» AIM OF THE TASK:
Output the records exactly. Include every line.

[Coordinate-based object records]
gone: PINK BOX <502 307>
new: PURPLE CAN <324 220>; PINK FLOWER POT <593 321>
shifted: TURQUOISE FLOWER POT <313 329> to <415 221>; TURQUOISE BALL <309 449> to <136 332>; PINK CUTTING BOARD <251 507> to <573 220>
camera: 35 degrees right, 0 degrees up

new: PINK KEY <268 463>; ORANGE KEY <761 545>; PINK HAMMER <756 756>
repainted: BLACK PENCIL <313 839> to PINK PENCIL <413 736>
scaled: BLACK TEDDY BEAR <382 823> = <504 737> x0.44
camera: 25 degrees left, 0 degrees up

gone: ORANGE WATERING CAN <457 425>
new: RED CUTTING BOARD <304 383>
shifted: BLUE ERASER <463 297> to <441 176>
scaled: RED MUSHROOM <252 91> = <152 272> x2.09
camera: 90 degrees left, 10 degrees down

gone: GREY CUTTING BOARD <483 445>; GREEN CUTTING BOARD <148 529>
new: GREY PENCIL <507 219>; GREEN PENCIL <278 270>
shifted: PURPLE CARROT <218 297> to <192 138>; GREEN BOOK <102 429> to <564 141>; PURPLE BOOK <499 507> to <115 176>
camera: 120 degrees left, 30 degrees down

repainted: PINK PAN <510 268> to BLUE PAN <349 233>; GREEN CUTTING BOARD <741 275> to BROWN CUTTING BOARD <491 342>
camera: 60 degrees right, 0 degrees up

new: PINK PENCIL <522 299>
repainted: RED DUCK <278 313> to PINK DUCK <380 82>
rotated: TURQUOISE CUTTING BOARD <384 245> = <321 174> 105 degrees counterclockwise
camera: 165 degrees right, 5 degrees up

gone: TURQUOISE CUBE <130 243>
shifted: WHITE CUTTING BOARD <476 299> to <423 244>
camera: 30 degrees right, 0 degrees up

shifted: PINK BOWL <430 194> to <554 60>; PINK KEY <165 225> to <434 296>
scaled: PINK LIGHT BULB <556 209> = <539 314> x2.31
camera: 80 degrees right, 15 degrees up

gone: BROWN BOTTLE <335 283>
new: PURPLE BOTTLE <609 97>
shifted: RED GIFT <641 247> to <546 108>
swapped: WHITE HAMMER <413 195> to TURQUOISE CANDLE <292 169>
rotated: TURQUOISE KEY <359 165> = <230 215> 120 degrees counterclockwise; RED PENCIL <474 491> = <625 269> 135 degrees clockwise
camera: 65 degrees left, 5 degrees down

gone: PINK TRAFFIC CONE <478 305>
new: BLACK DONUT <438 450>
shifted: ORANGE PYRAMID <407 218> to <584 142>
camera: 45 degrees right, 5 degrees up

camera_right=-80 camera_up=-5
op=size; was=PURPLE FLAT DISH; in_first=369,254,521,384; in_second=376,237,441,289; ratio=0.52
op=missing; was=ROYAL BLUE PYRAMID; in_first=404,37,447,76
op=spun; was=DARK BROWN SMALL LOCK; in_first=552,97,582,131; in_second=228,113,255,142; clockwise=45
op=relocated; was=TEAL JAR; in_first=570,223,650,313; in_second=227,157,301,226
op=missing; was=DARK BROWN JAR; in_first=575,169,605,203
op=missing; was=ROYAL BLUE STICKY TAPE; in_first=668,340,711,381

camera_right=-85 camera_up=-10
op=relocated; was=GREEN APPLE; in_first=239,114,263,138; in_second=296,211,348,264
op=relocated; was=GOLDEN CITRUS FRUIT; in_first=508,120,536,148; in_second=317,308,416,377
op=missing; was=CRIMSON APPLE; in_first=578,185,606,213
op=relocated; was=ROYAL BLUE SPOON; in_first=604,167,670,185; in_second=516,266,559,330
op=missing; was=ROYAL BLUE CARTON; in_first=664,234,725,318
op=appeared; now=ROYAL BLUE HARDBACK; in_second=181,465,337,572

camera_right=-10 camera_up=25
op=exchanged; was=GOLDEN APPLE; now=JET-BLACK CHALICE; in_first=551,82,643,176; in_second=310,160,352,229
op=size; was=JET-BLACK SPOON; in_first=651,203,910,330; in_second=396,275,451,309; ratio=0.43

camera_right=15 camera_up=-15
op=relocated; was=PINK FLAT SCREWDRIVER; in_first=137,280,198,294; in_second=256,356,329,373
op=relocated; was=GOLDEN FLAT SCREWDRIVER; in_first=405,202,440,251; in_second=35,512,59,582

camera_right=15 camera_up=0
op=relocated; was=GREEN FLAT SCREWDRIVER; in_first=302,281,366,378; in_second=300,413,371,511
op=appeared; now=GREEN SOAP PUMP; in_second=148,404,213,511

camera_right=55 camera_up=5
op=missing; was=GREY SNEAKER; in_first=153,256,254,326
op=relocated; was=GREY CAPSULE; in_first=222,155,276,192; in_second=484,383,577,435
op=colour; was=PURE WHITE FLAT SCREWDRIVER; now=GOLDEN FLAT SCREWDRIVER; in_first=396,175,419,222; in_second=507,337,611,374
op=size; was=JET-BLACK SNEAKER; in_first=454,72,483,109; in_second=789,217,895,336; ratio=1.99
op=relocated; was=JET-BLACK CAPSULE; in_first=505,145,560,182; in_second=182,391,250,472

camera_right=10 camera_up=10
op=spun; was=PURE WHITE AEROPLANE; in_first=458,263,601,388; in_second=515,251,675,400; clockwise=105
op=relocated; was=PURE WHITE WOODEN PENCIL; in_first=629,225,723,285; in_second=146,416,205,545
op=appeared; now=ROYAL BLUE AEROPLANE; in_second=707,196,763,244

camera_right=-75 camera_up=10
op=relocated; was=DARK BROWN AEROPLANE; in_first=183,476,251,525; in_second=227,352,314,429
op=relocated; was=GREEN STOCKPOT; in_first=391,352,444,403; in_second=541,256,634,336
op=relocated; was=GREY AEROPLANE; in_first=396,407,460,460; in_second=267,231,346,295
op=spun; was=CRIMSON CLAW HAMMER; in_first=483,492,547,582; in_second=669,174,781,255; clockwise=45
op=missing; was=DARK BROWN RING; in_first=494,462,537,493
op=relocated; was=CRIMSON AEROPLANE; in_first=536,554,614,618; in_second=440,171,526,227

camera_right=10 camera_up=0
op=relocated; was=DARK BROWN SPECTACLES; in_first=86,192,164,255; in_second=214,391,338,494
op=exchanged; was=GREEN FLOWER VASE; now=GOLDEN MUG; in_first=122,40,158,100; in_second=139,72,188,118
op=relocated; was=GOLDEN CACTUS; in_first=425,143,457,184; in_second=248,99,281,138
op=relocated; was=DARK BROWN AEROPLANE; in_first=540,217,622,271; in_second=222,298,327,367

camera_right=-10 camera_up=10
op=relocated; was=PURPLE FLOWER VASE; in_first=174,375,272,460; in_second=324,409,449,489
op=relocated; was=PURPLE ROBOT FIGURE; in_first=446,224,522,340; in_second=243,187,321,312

» WRITTEN ANSWER:
gone: PINK BOX <502 307>
new: PURPLE CAN <324 220>; PINK FLOWER POT <593 321>
shifted: TURQUOISE FLOWER POT <313 329> to <415 221>; TURQUOISE BALL <309 449> to <136 332>; PINK CUTTING BOARD <251 507> to <573 220>
camera: 35 degrees right, 0 degrees up

new: PINK KEY <268 463>; ORANGE KEY <761 545>; PINK HAMMER <756 756>
repainted: BLACK PENCIL <313 839> to PINK PENCIL <413 736>
scaled: BLACK TEDDY BEAR <382 823> = <504 737> x0.44
camera: 25 degrees left, 0 degrees up

gone: ORANGE WATERING CAN <457 425>
new: RED CUTTING BOARD <304 383>
shifted: BLUE ERASER <463 297> to <441 176>
scaled: RED MUSHROOM <252 91> = <152 272> x2.09
camera: 90 degrees left, 10 degrees down

gone: GREY CUTTING BOARD <483 445>; GREEN CUTTING BOARD <148 529>
new: GREY PENCIL <507 219>; GREEN PENCIL <278 270>
shifted: PURPLE CARROT <218 297> to <192 138>; GREEN BOOK <102 429> to <564 141>; PURPLE BOOK <499 507> to <115 176>
camera: 120 degrees left, 30 degrees down

repainted: PINK PAN <510 268> to BLUE PAN <349 233>; GREEN CUTTING BOARD <741 275> to BROWN CUTTING BOARD <491 342>
camera: 60 degrees right, 0 degrees up

new: PINK PENCIL <522 299>
repainted: RED DUCK <278 313> to PINK DUCK <380 82>
rotated: TURQUOISE CUTTING BOARD <384 245> = <321 174> 105 degrees counterclockwise
camera: 165 degrees right, 5 degrees up

gone: TURQUOISE CUBE <130 243>
shifted: WHITE CUTTING BOARD <476 299> to <423 244>
camera: 30 degrees right, 0 degrees up

shifted: PINK BOWL <430 194> to <554 60>; PINK KEY <165 225> to <434 296>
scaled: PINK LIGHT BULB <556 209> = <539 314> x2.31
camera: 80 degrees right, 15 degrees up

gone: BROWN BOTTLE <335 283>
new: PURPLE BOTTLE <609 97>
shifted: RED GIFT <641 247> to <546 108>
swapped: WHITE HAMMER <413 195> to TURQUOISE CANDLE <292 169>
rotated: TURQUOISE KEY <359 165> = <230 215> 120 degrees counterclockwise; RED PENCIL <474 491> = <625 269> 135 degrees clockwise
camera: 65 degrees left, 5 degrees down

gone: PINK TRAFFIC CONE <478 305>
new: BLACK DONUT <438 450>
shifted: ORANGE PYRAMID <407 218> to <584 142>
camera: 45 degrees right, 5 degrees up

camera_right=-80 camera_up=-5
op=size; was=PURPLE FLAT DISH; in_first=369,254,521,384; in_second=376,237,441,289; ratio=0.52
op=missing; was=ROYAL BLUE PYRAMID; in_first=404,37,447,76
op=spun; was=DARK BROWN SMALL LOCK; in_first=552,97,582,131; in_second=228,113,255,142; clockwise=45
op=relocated; was=TEAL JAR; in_first=570,223,650,313; in_second=227,157,301,226
op=missing; was=DARK BROWN JAR; in_first=575,169,605,203
op=missing; was=ROYAL BLUE STICKY TAPE; in_first=668,340,711,381

camera_right=-85 camera_up=-10
op=relocated; was=GREEN APPLE; in_first=239,114,263,138; in_second=296,211,348,264
op=relocated; was=GOLDEN CITRUS FRUIT; in_first=508,120,536,148; in_second=317,308,416,377
op=missing; was=CRIMSON APPLE; in_first=578,185,606,213
op=relocated; was=ROYAL BLUE SPOON; in_first=604,167,670,185; in_second=516,266,559,330
op=missing; was=ROYAL BLUE CARTON; in_first=664,234,725,318
op=appeared; now=ROYAL BLUE HARDBACK; in_second=181,465,337,572

camera_right=-10 camera_up=25
op=exchanged; was=GOLDEN APPLE; now=JET-BLACK CHALICE; in_first=551,82,643,176; in_second=310,160,352,229
op=size; was=JET-BLACK SPOON; in_first=651,203,910,330; in_second=396,275,451,309; ratio=0.43

camera_right=15 camera_up=-15
op=relocated; was=PINK FLAT SCREWDRIVER; in_first=137,280,198,294; in_second=256,356,329,373
op=relocated; was=GOLDEN FLAT SCREWDRIVER; in_first=405,202,440,251; in_second=35,512,59,582

camera_right=15 camera_up=0
op=relocated; was=GREEN FLAT SCREWDRIVER; in_first=302,281,366,378; in_second=300,413,371,511
op=appeared; now=GREEN SOAP PUMP; in_second=148,404,213,511

camera_right=55 camera_up=5
op=missing; was=GREY SNEAKER; in_first=153,256,254,326
op=relocated; was=GREY CAPSULE; in_first=222,155,276,192; in_second=484,383,577,435
op=colour; was=PURE WHITE FLAT SCREWDRIVER; now=GOLDEN FLAT SCREWDRIVER; in_first=396,175,419,222; in_second=507,337,611,374
op=size; was=JET-BLACK SNEAKER; in_first=454,72,483,109; in_second=789,217,895,336; ratio=1.99
op=relocated; was=JET-BLACK CAPSULE; in_first=505,145,560,182; in_second=182,391,250,472

camera_right=10 camera_up=10
op=spun; was=PURE WHITE AEROPLANE; in_first=458,263,601,388; in_second=515,251,675,400; clockwise=105
op=relocated; was=PURE WHITE WOODEN PENCIL; in_first=629,225,723,285; in_second=146,416,205,545
op=appeared; now=ROYAL BLUE AEROPLANE; in_second=707,196,763,244

camera_right=-75 camera_up=10
op=relocated; was=DARK BROWN AEROPLANE; in_first=183,476,251,525; in_second=227,352,314,429
op=relocated; was=GREEN STOCKPOT; in_first=391,352,444,403; in_second=541,256,634,336
op=relocated; was=GREY AEROPLANE; in_first=396,407,460,460; in_second=267,231,346,295
op=spun; was=CRIMSON CLAW HAMMER; in_first=483,492,547,582; in_second=669,174,781,255; clockwise=45
op=missing; was=DARK BROWN RING; in_first=494,462,537,493
op=relocated; was=CRIMSON AEROPLANE; in_first=536,554,614,618; in_second=440,171,526,227

camera_right=10 camera_up=0
op=relocated; was=DARK BROWN SPECTACLES; in_first=86,192,164,255; in_second=214,391,338,494
op=exchanged; was=GREEN FLOWER VASE; now=GOLDEN MUG; in_first=122,40,158,100; in_second=139,72,188,118
op=relocated; was=GOLDEN CACTUS; in_first=425,143,457,184; in_second=248,99,281,138
op=relocated; was=DARK BROWN AEROPLANE; in_first=540,217,622,271; in_second=222,298,327,367

camera_right=-10 camera_up=10
op=relocated; was=PURPLE FLOWER VASE; in_first=174,375,272,460; in_second=324,409,449,489
op=relocated; was=PURPLE ROBOT FIGURE; in_first=446,224,522,340; in_second=243,187,321,312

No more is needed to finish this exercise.